YOUR OBJECTIVE> Exactly reproduce all the records, keeping pictures out of the copy.

PROVIDED ENTRIES>

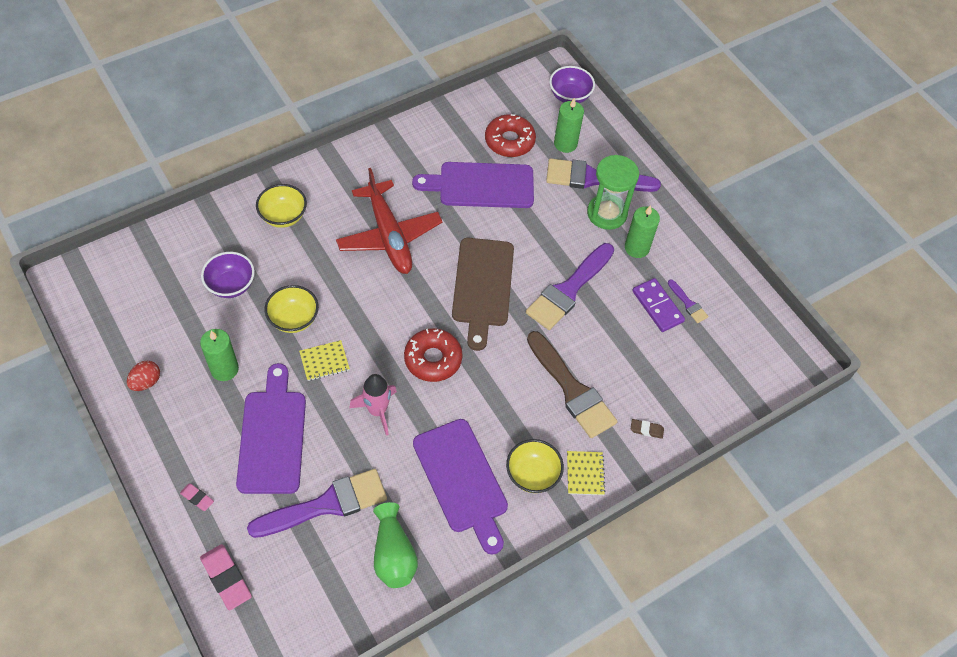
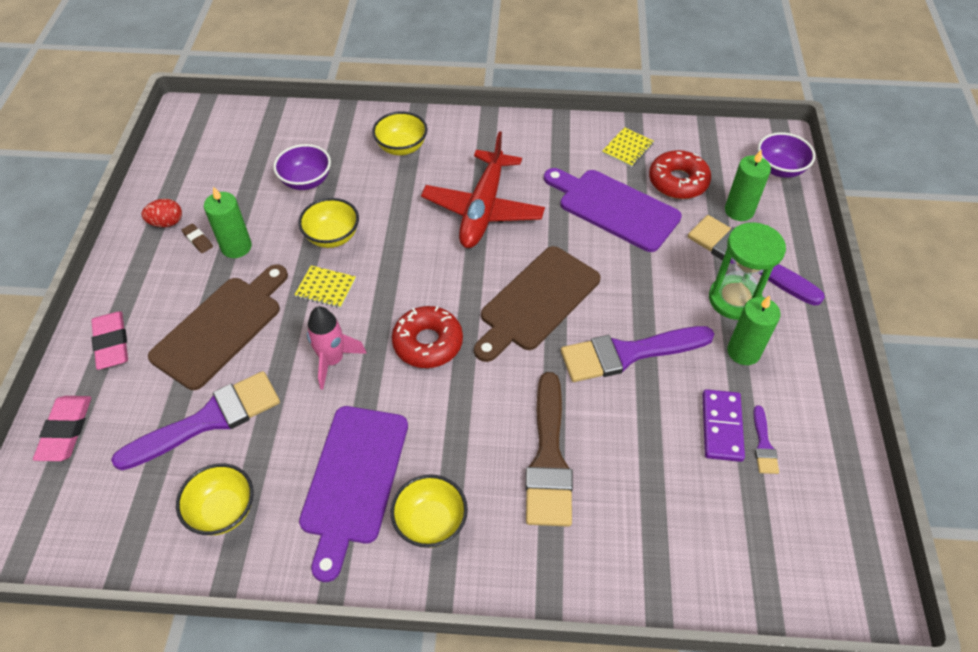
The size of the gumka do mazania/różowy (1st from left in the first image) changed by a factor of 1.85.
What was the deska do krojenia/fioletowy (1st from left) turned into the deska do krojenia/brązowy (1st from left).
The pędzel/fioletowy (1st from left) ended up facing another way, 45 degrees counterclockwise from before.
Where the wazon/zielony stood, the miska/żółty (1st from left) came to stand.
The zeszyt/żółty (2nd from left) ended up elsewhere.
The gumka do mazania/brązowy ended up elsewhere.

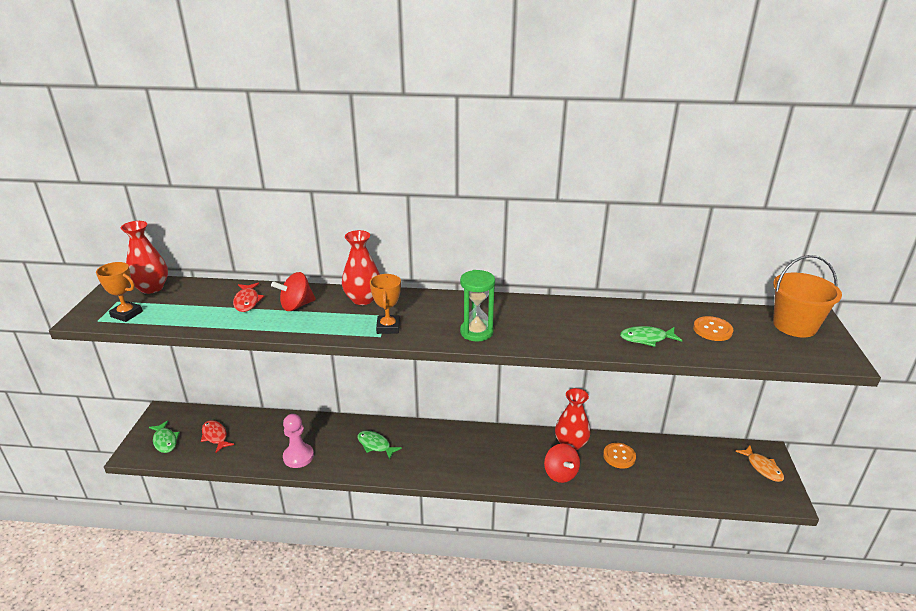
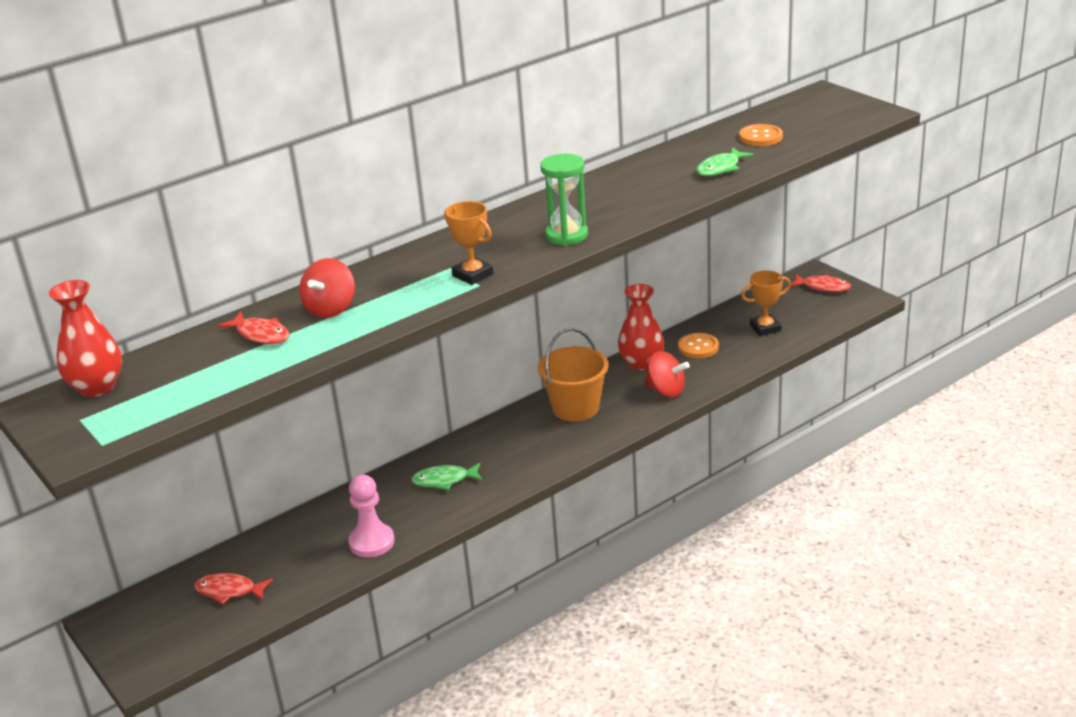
The puchar/pomarańczowy (1st from left in the first image) ended up elsewhere.
The second view lost the ryba/zielony (1st from left).
The second view lost the wazon/czerwony (2nd from left).
What was the ryba/pomarańczowy turned into the ryba/czerwony (3rd from left).
The wiadro/pomarańczowy ended up elsewhere.

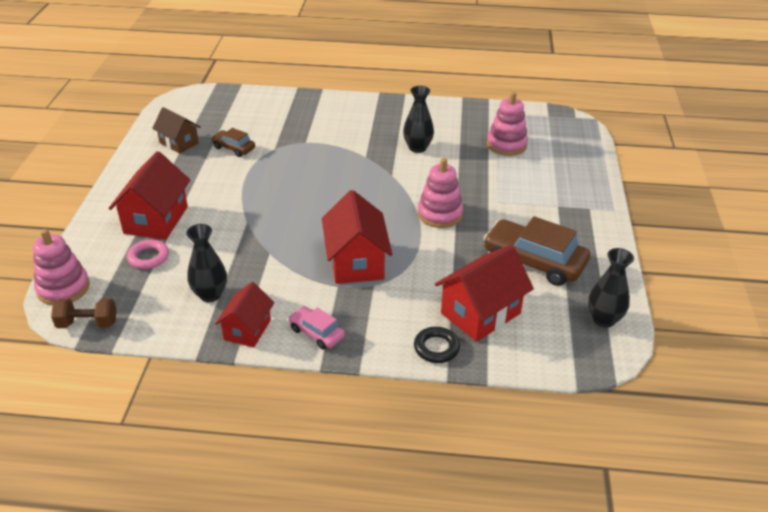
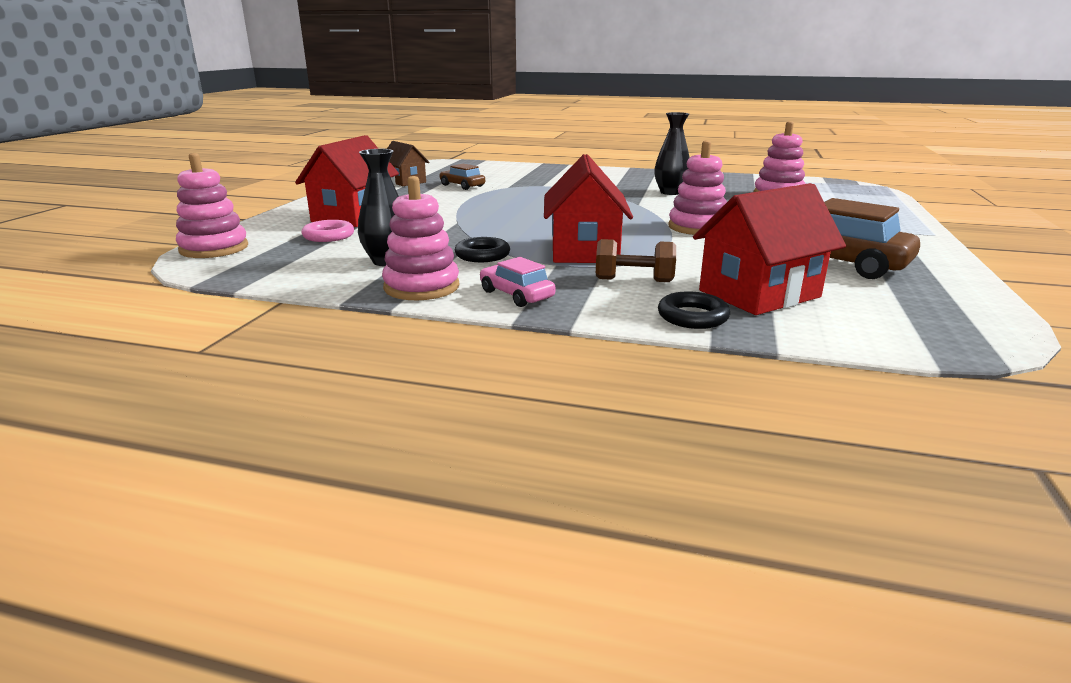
The hantel/brązowy ended up elsewhere.
Where the domek/czerwony (2nd from left) stood, the zabawka nakładanka/różowy (2nd from left) came to stand.
The second view lost the wazon/czarny (3rd from left).
The second view gained the pierścień/czarny (1st from left).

RESULT OF THE TASK>
The size of the gumka do mazania/różowy (1st from left in the first image) changed by a factor of 1.85.
What was the deska do krojenia/fioletowy (1st from left) turned into the deska do krojenia/brązowy (1st from left).
The pędzel/fioletowy (1st from left) ended up facing another way, 45 degrees counterclockwise from before.
Where the wazon/zielony stood, the miska/żółty (1st from left) came to stand.
The zeszyt/żółty (2nd from left) ended up elsewhere.
The gumka do mazania/brązowy ended up elsewhere.

The puchar/pomarańczowy (1st from left in the first image) ended up elsewhere.
The second view lost the ryba/zielony (1st from left).
The second view lost the wazon/czerwony (2nd from left).
What was the ryba/pomarańczowy turned into the ryba/czerwony (3rd from left).
The wiadro/pomarańczowy ended up elsewhere.

The hantel/brązowy ended up elsewhere.
Where the domek/czerwony (2nd from left) stood, the zabawka nakładanka/różowy (2nd from left) came to stand.
The second view lost the wazon/czarny (3rd from left).
The second view gained the pierścień/czarny (1st from left).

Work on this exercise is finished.